*SUPPLIED RECORDS*.
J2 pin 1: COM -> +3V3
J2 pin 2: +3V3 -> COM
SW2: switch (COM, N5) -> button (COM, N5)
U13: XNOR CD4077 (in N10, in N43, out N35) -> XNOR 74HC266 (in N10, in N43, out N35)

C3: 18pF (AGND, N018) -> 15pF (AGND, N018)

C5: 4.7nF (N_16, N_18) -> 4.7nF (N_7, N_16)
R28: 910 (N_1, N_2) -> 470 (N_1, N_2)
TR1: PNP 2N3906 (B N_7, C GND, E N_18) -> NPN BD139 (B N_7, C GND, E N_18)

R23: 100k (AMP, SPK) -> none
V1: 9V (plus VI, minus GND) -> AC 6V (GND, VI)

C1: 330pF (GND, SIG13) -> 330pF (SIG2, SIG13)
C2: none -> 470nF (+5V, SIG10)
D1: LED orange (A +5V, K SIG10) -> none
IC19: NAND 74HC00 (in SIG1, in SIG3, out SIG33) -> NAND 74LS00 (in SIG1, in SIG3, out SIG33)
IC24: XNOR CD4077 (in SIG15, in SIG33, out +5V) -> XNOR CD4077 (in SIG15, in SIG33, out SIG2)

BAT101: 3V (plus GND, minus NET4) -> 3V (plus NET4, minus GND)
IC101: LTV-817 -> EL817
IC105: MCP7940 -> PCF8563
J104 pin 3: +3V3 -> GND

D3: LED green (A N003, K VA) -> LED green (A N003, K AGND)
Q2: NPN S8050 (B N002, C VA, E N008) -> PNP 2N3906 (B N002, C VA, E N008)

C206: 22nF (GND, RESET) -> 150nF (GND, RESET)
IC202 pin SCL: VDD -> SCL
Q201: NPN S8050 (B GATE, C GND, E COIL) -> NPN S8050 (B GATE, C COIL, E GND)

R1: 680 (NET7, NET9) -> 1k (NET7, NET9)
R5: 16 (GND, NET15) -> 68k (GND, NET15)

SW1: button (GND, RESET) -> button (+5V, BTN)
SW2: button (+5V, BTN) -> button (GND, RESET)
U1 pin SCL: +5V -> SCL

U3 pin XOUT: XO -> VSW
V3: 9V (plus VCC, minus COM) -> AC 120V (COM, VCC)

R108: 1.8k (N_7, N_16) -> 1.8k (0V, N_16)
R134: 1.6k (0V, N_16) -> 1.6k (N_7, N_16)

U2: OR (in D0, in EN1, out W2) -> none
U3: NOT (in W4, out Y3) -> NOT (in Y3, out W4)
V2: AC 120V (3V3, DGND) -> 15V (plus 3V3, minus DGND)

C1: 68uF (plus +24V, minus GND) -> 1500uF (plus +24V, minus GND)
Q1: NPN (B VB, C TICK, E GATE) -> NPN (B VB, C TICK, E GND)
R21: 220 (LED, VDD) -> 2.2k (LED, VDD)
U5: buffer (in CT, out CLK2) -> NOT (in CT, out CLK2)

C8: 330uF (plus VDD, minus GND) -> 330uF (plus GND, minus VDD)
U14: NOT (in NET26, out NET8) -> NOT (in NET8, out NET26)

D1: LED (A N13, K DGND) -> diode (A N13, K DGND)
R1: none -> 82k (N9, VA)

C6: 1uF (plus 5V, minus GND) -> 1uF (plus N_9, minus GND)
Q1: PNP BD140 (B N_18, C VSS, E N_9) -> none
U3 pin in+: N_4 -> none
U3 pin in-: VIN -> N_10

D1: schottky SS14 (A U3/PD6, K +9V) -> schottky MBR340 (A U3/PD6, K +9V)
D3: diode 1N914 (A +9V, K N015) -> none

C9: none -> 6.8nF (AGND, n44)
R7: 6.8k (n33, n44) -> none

*REQUIREMENT*. Restate exactly, and only, the line containing "C6: 1uF (plus" together with all lines after it to the end of the material.

*RESULT OF THE EXERCISE*.
C6: 1uF (plus 5V, minus GND) -> 1uF (plus N_9, minus GND)
Q1: PNP BD140 (B N_18, C VSS, E N_9) -> none
U3 pin in+: N_4 -> none
U3 pin in-: VIN -> N_10

D1: schottky SS14 (A U3/PD6, K +9V) -> schottky MBR340 (A U3/PD6, K +9V)
D3: diode 1N914 (A +9V, K N015) -> none

C9: none -> 6.8nF (AGND, n44)
R7: 6.8k (n33, n44) -> none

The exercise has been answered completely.